#### [GOAL OF THE EXERCISE]
The response must be the exact lines from the one that contains "blue square: (337, 339)" through the end of the material, with no pictures and no additional lines.
----- ENTRIES PROVIDED -----
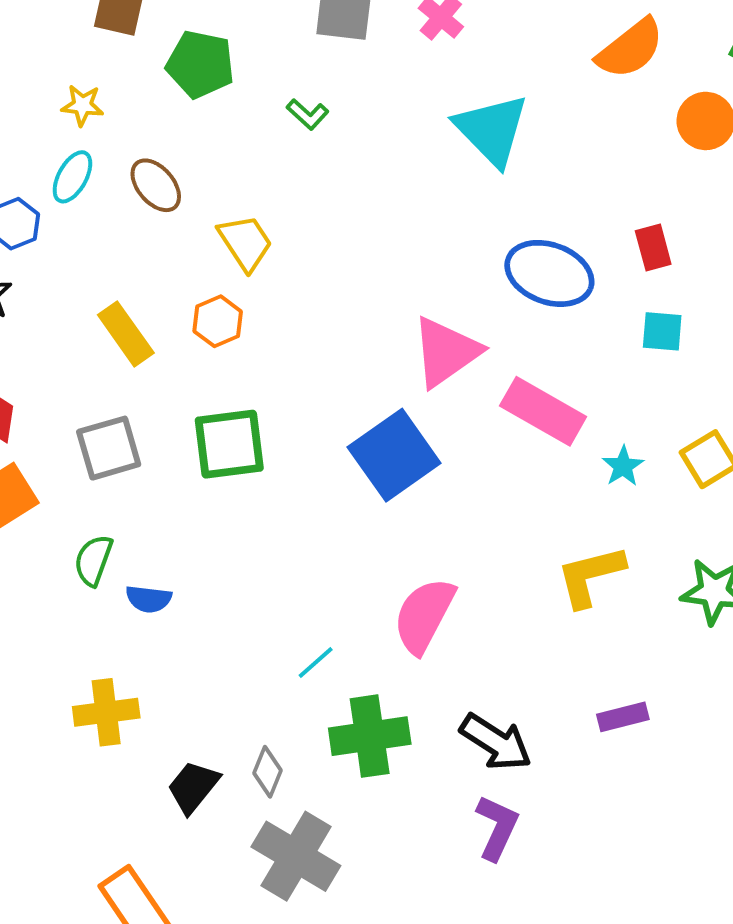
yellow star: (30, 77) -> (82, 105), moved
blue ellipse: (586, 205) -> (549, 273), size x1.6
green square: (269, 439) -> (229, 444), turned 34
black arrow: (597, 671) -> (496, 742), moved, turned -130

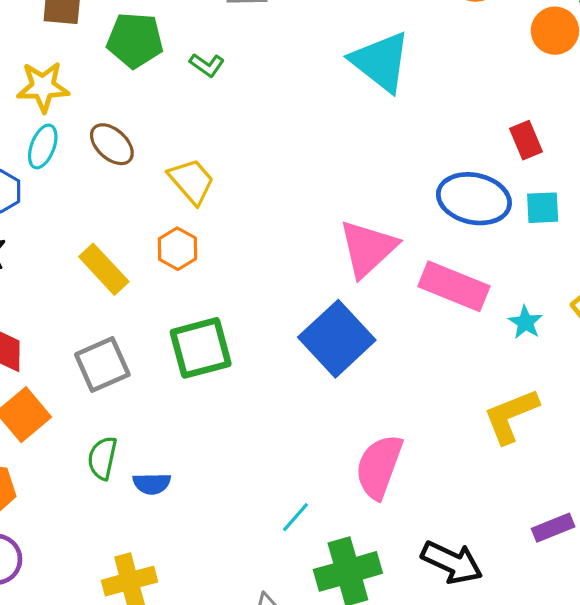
yellow star: (82, 105) -> (43, 87), size x1.5
green L-shape: (308, 114) -> (207, 65), moved
blue ellipse: (549, 273) -> (474, 199), moved

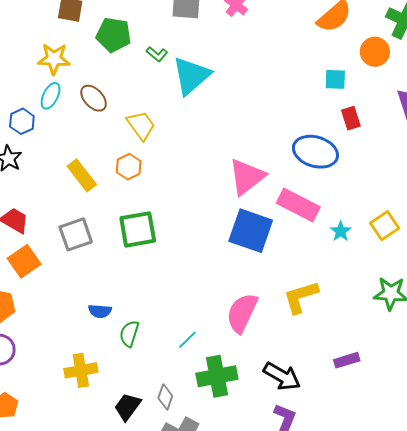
cyan triangle: (381, 62) -> (191, 76), moved, turned 36
cyan square: (543, 208) -> (335, 79), moved
blue square: (337, 339) -> (251, 231), moved, turned -33
yellow L-shape: (511, 416) -> (301, 297), moved
green semicircle: (102, 458) -> (129, 334), moved

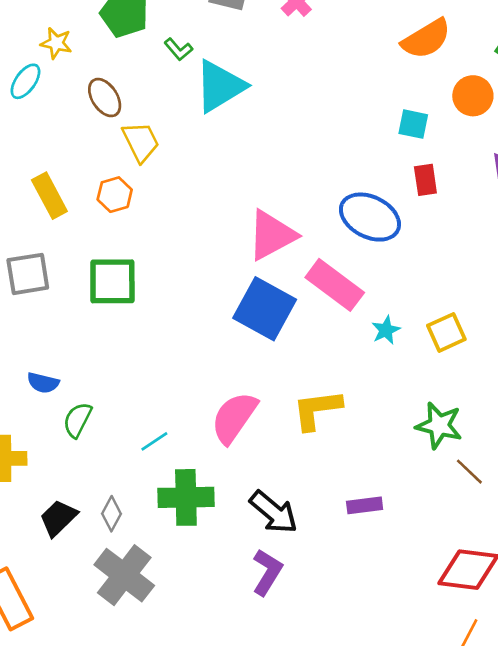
yellow star: (54, 59) -> (56, 43), moved, size x0.7
brown ellipse: (94, 98) -> (105, 98), moved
-----
#### [WRITTEN RESPONSE]
blue square: (337, 339) -> (251, 231), moved, turned -33
yellow L-shape: (511, 416) -> (301, 297), moved
green semicircle: (102, 458) -> (129, 334), moved

yellow star: (54, 59) -> (56, 43), moved, size x0.7
brown ellipse: (94, 98) -> (105, 98), moved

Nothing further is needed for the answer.